### AIM OF THE TASK
Among the entries, find each line that includes the string "none" and list it.

### DATA TO EXAMINE
——

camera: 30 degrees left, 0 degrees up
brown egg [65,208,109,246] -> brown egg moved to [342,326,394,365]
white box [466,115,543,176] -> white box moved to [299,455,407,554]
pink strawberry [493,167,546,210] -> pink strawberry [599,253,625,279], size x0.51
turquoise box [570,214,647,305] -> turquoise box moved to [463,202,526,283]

——

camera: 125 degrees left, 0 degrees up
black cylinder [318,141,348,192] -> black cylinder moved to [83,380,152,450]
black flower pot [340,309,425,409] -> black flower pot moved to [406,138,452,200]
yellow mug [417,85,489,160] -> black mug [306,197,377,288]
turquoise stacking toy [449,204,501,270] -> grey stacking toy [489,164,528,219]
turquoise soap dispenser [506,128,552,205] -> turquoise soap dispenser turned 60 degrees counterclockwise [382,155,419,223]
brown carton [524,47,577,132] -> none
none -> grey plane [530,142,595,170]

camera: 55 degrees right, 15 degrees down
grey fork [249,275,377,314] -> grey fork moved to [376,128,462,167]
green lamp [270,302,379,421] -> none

——

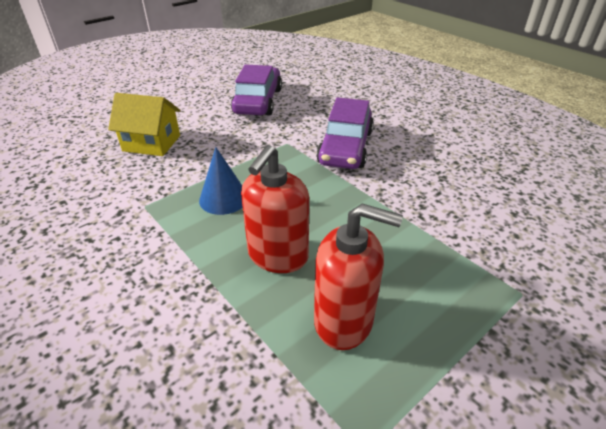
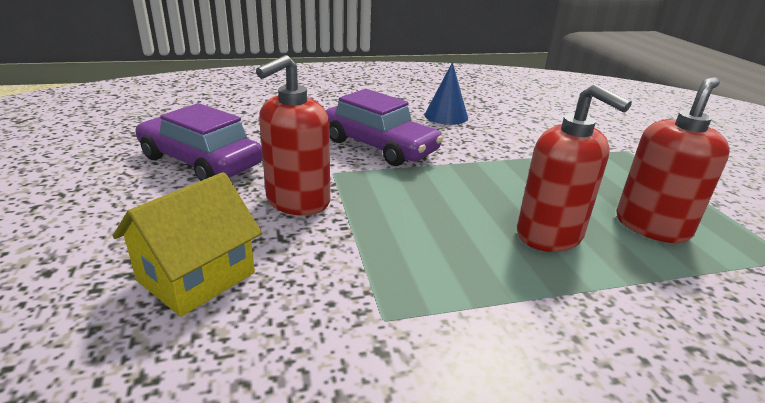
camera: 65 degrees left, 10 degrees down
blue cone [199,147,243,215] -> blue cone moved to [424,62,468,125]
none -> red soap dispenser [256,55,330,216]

——

### THE ANSWER
brown carton [524,47,577,132] -> none
none -> grey plane [530,142,595,170]
green lamp [270,302,379,421] -> none
none -> red soap dispenser [256,55,330,216]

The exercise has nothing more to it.